## WHAT THE TASK REQUIRES:
Apart from the pictures, the listing is to be returned exactly.

## SUPPLIED DATA:
—————
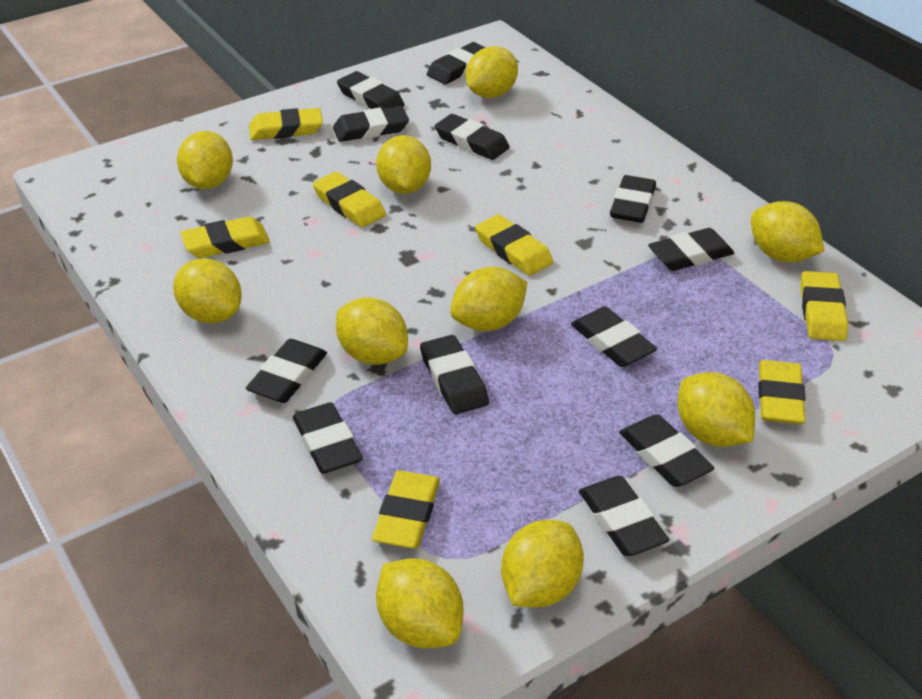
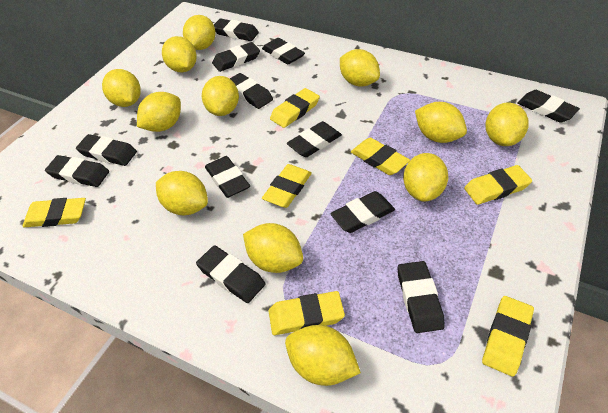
yellow lemon: 10 -> 12

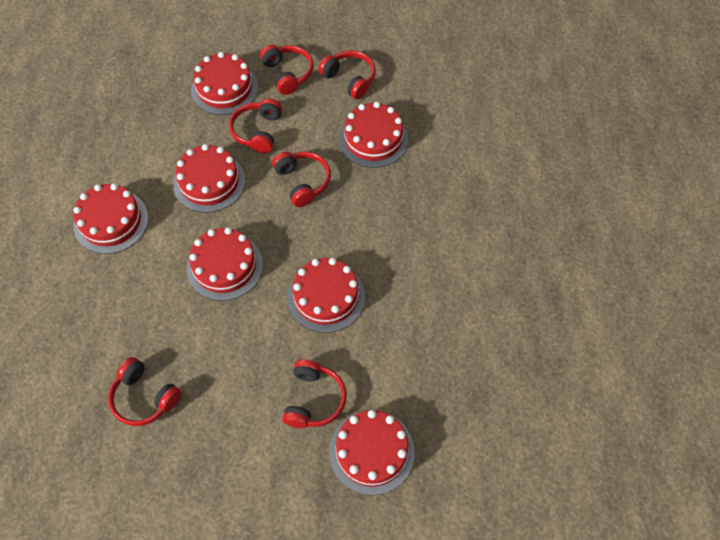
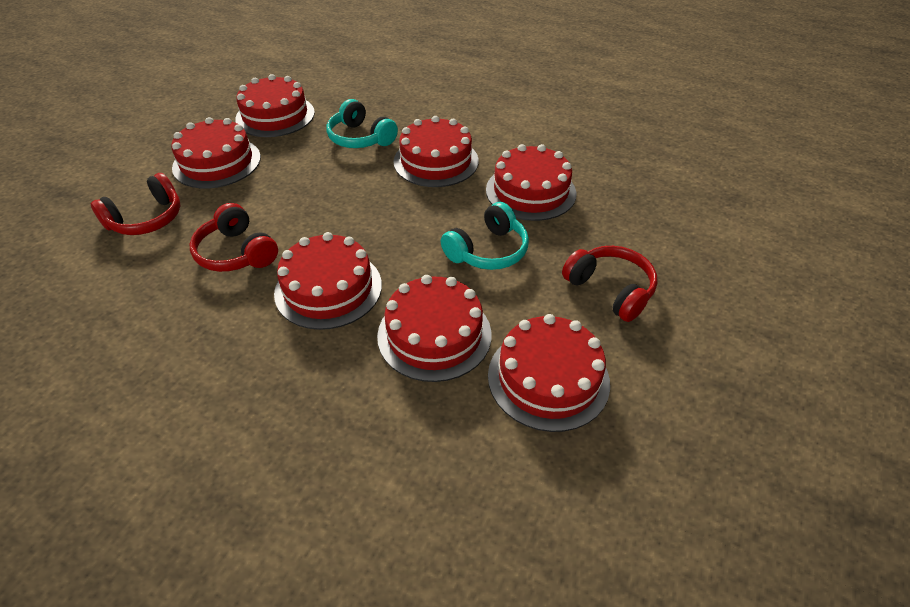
red headphones: 6 -> 3
turquoise headphones: 0 -> 2

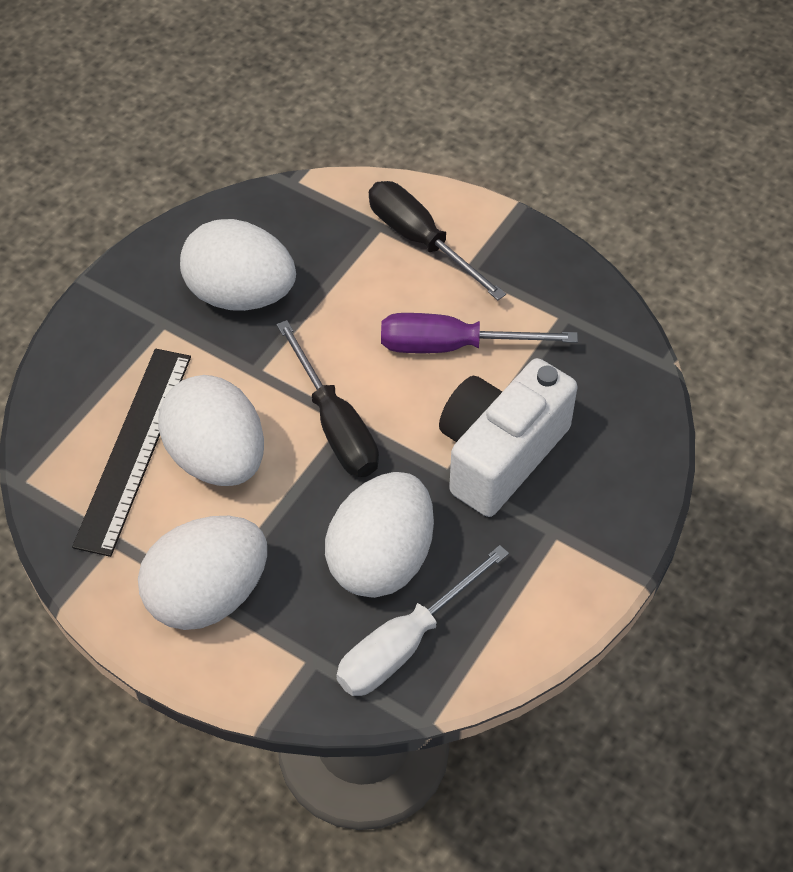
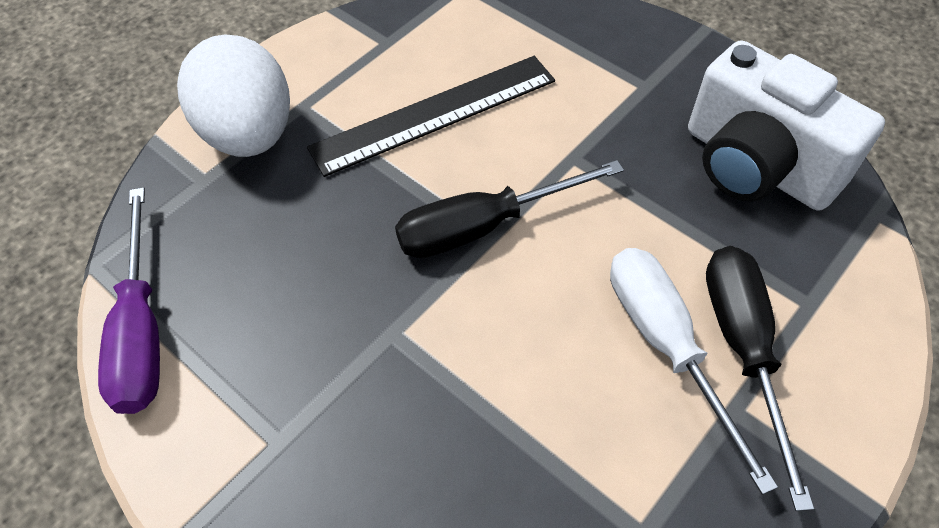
white egg: 4 -> 1

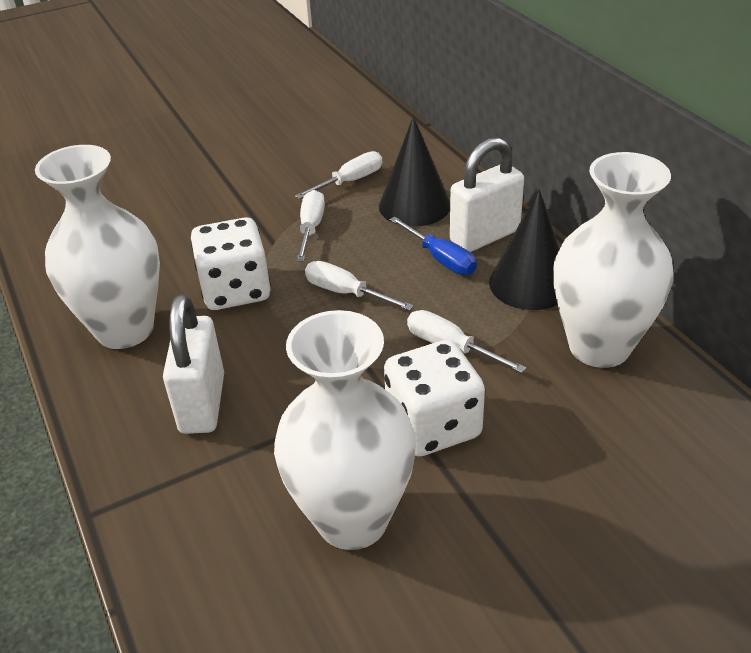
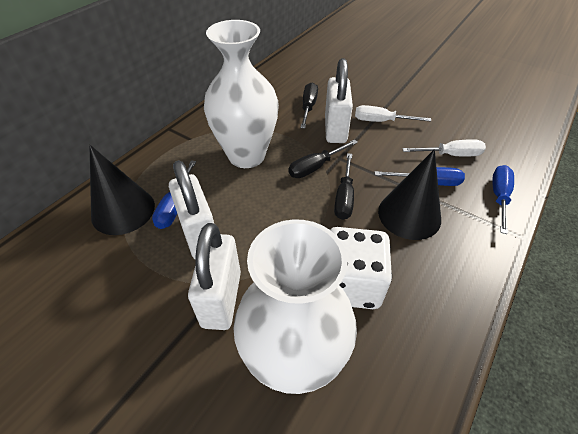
black screwdriver: 0 -> 3
blue screwdriver: 1 -> 3
white dice: 2 -> 1
white padlock: 2 -> 3
white screwdriver: 4 -> 2
white vase: 3 -> 2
—————
## RESULT:
yellow lemon: 10 -> 12

red headphones: 6 -> 3
turquoise headphones: 0 -> 2

white egg: 4 -> 1

black screwdriver: 0 -> 3
blue screwdriver: 1 -> 3
white dice: 2 -> 1
white padlock: 2 -> 3
white screwdriver: 4 -> 2
white vase: 3 -> 2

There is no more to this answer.